Segment Open

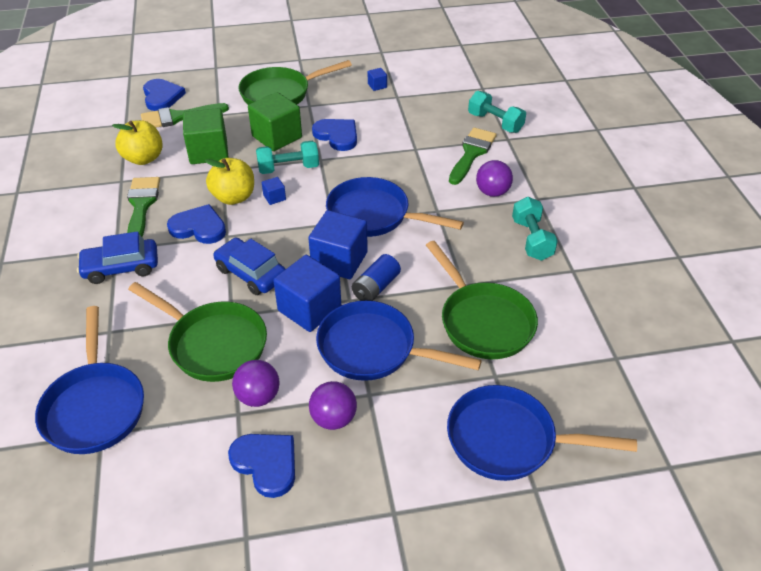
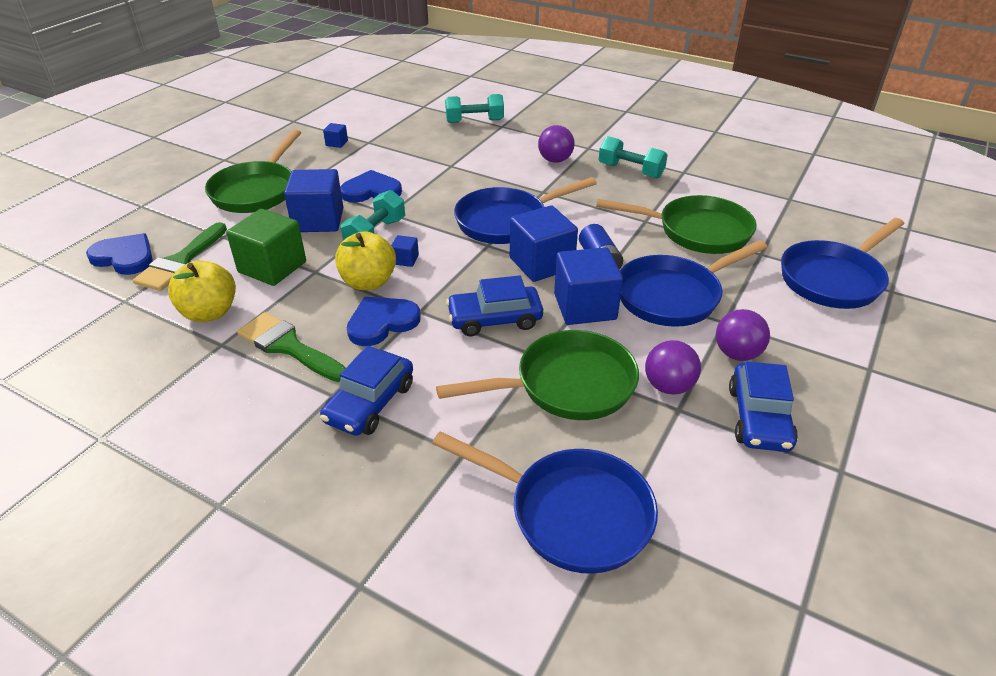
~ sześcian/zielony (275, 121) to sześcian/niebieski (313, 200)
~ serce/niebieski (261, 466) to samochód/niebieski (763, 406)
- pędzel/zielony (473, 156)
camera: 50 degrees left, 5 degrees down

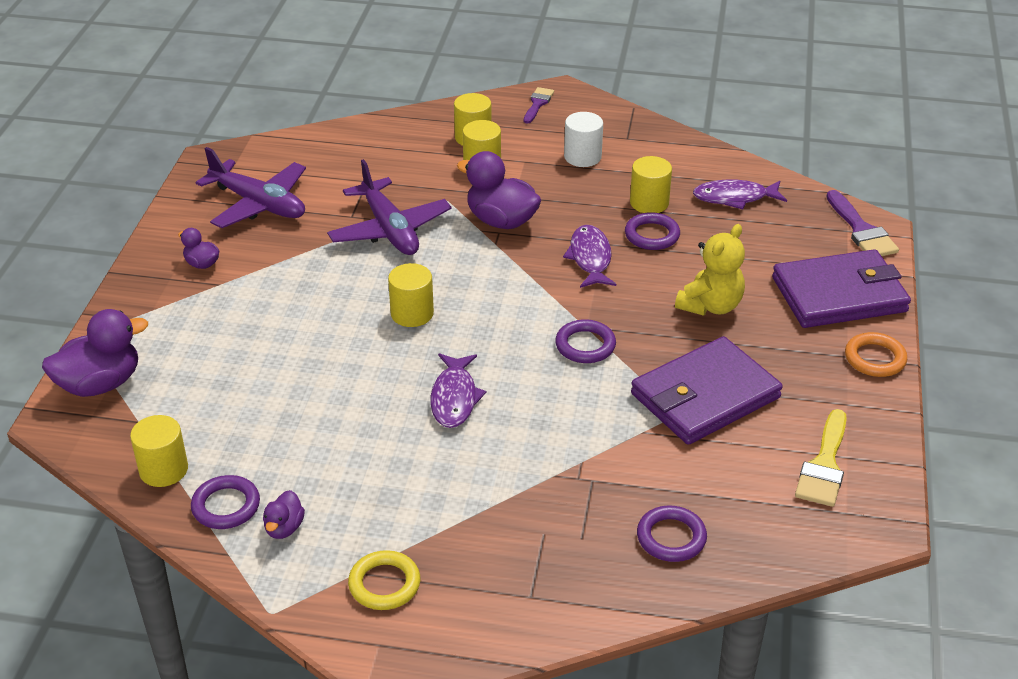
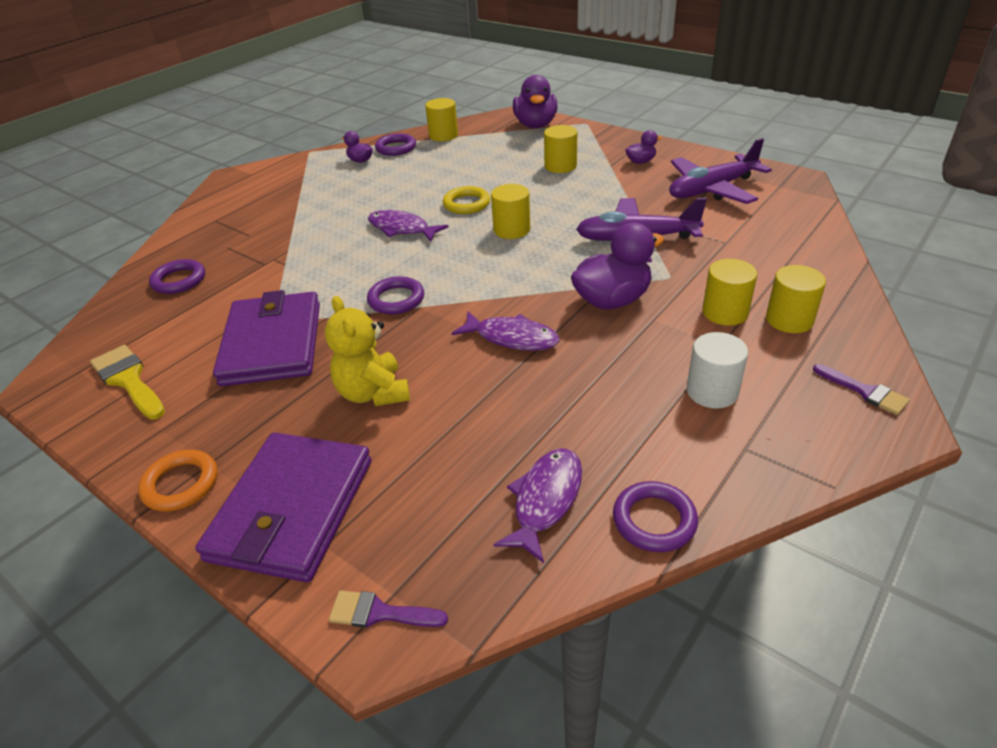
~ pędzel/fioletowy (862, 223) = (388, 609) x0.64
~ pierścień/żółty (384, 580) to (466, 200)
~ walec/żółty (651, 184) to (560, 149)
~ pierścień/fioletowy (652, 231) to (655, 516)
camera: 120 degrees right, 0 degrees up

Segment Closed
Segment Open

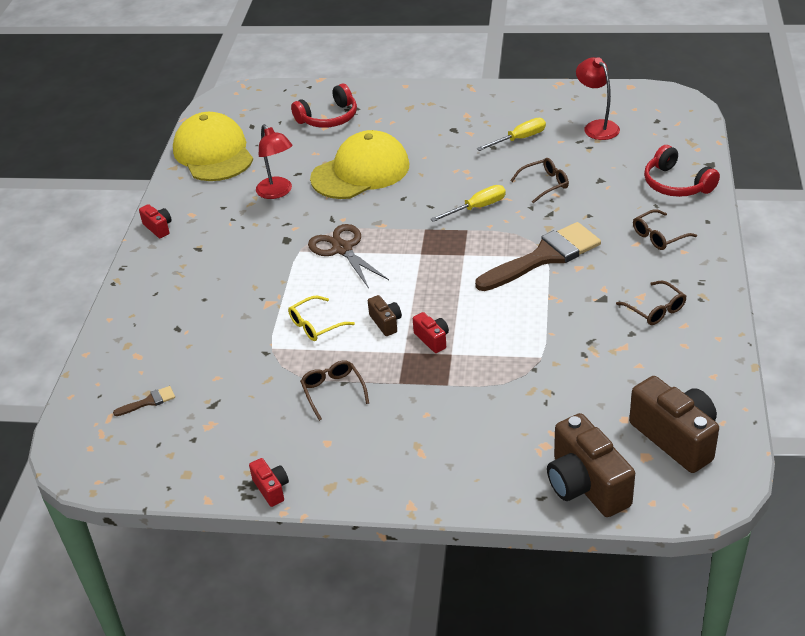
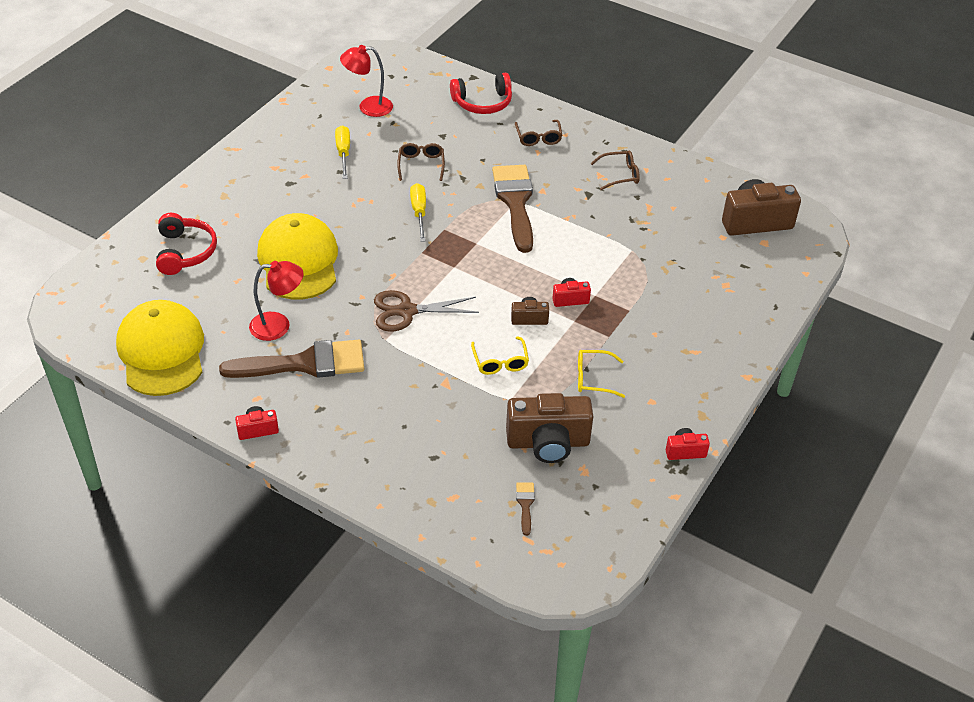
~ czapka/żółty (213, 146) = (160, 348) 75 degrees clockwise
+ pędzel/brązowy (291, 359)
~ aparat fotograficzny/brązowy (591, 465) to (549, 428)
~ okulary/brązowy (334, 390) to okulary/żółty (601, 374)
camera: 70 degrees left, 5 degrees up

Segment Closed
Segment Open

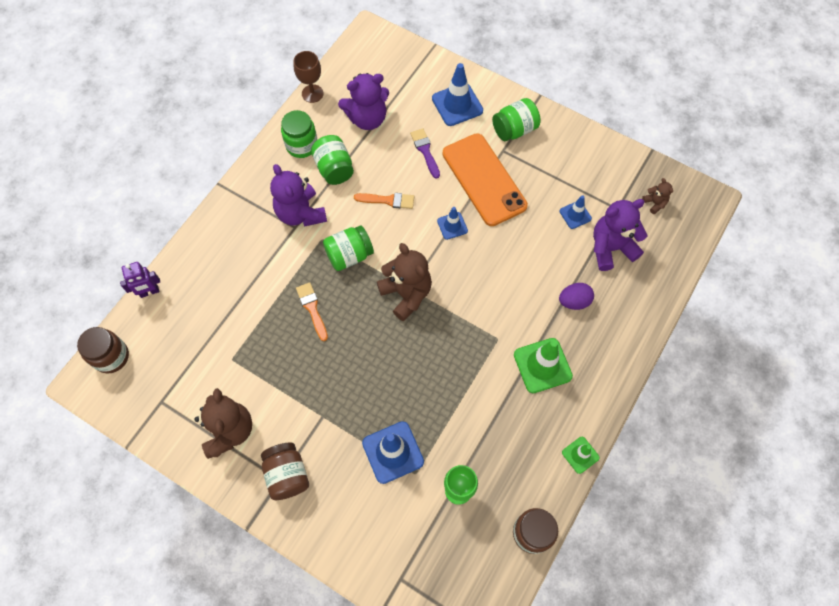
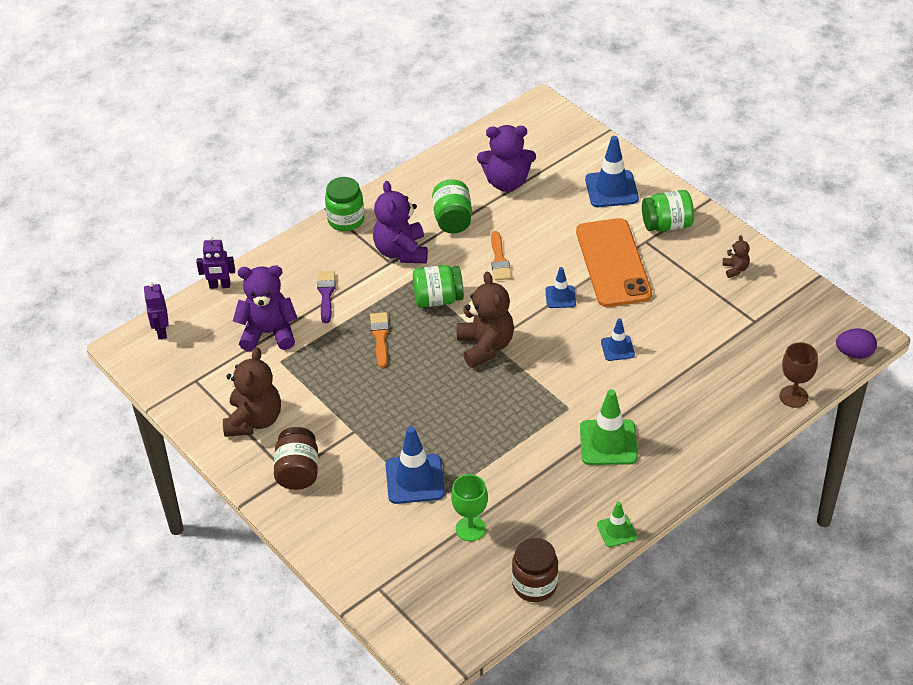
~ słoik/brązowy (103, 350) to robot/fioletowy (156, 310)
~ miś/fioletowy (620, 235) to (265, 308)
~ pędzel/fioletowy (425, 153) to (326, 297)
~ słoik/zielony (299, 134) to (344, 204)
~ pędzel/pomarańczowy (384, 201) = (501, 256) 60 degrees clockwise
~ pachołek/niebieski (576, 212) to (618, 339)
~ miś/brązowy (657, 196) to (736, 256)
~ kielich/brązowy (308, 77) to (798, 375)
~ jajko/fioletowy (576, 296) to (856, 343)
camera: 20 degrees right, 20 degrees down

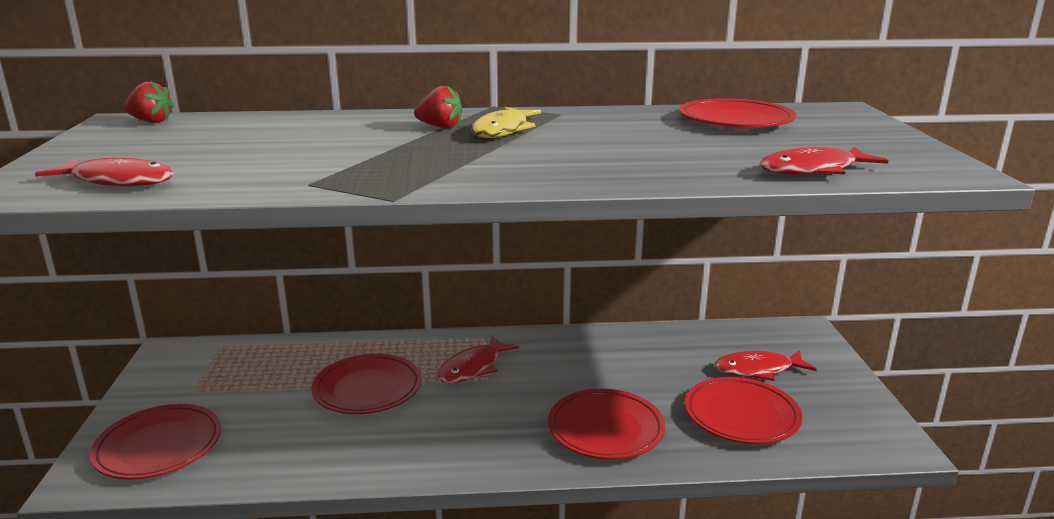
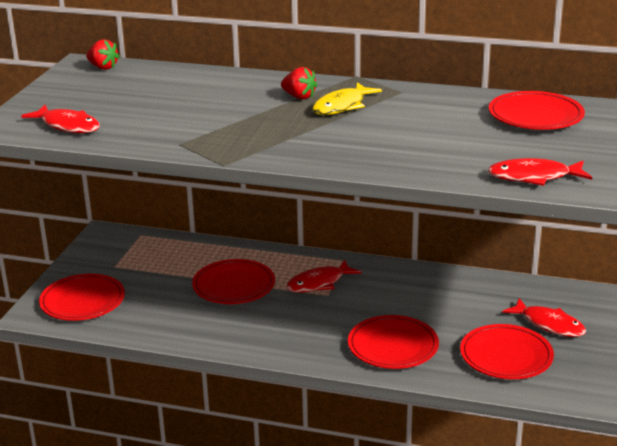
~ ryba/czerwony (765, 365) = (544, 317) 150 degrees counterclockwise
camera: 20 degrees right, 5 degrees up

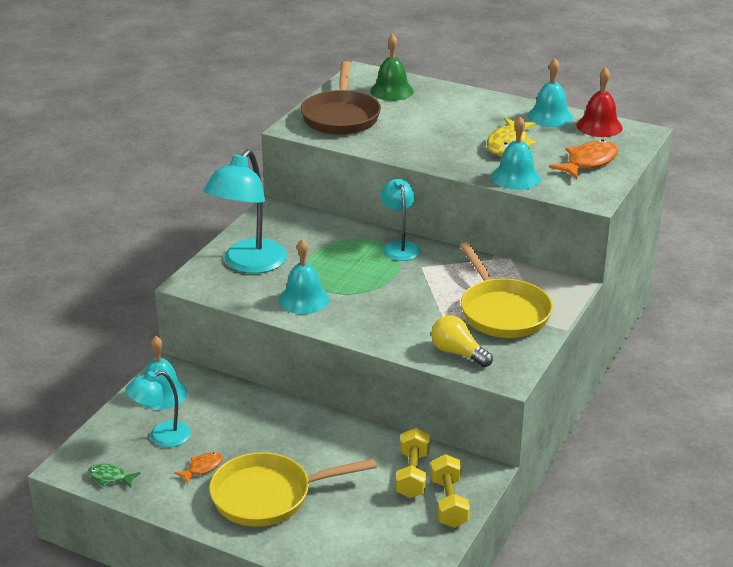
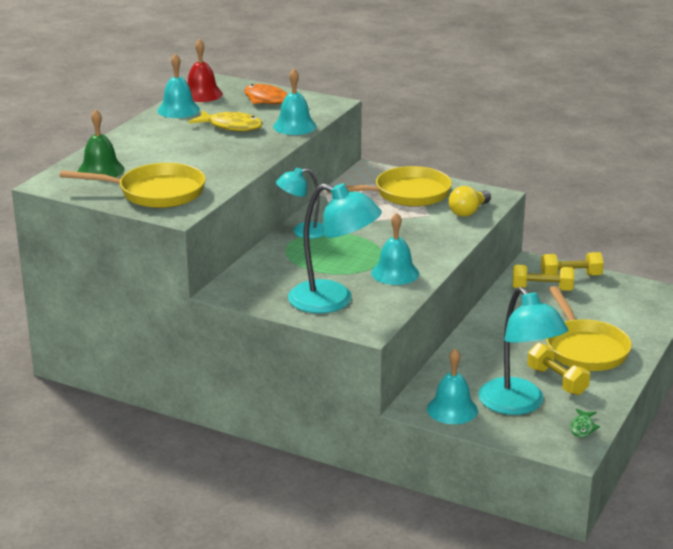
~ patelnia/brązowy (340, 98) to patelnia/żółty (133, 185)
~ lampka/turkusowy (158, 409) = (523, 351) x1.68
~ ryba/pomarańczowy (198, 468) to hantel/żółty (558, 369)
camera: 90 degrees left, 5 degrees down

Segment Closed

Work instructions:
Transcribe, exactly and without additions, the lines of the records above, beginning with the line that contains "sześcian/niebieski (313, 200)" and ending with the line that contains "- pędzel/zielony (473, 156)", both included.

Exercise response:
~ sześcian/zielony (275, 121) to sześcian/niebieski (313, 200)
~ serce/niebieski (261, 466) to samochód/niebieski (763, 406)
- pędzel/zielony (473, 156)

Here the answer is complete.